**EXERCISE DESCRIPTION:** Identify all lines in the data containing the string "grey". Copy them out.
(PROVIDED INFORMATION Opens)
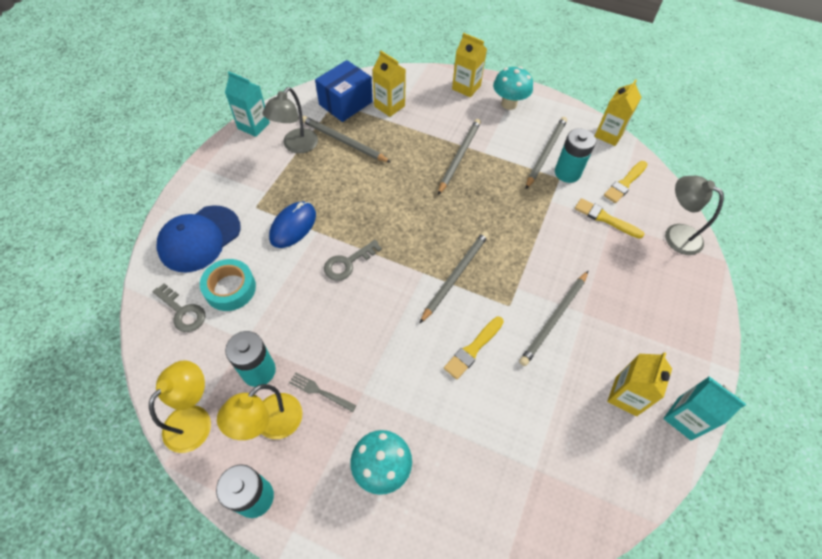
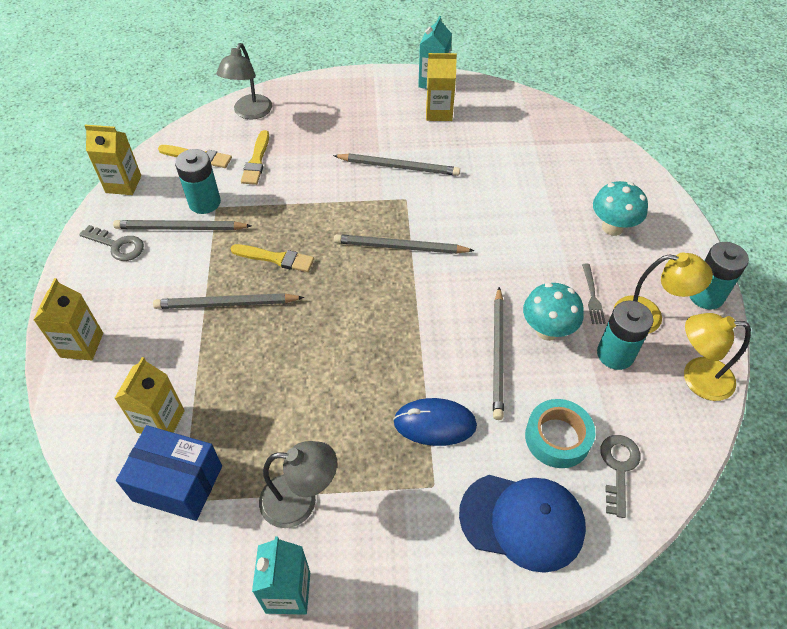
camera: 115 degrees left, 5 degrees down
(343, 141) = (261, 444): grey pencil -> grey pencil (498, 354)
(348, 263) = (447, 342): grey key -> grey key (117, 245)
(473, 349) = (468, 208): yellow brush -> yellow brush (276, 258)
(509, 104) = (101, 287): turquoise mushroom -> turquoise mushroom (547, 330)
(PROVIDED INFORMATION Closes)
**WRITTEN SOLUTION:**
(343, 141) = (261, 444): grey pencil -> grey pencil (498, 354)
(348, 263) = (447, 342): grey key -> grey key (117, 245)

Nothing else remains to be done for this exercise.